[GIVEN DATA]
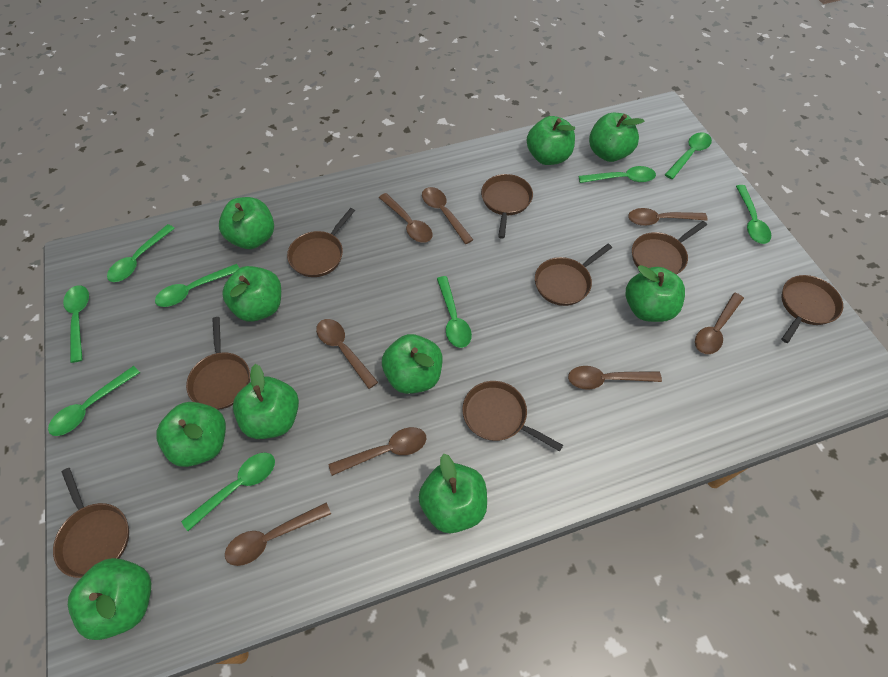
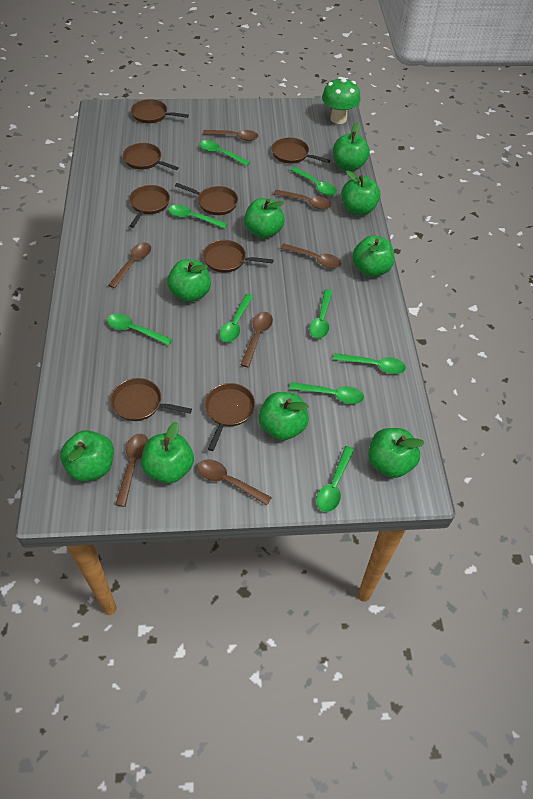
brown spoon: 8 -> 7
green apple: 10 -> 9
green mushroom: 0 -> 1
[/GIVEN DATA]
» WHAT IS NEEDED:
Could you reproduce the listing above exactly and drop every picture?

» ANSWER BELOW:
brown spoon: 8 -> 7
green apple: 10 -> 9
green mushroom: 0 -> 1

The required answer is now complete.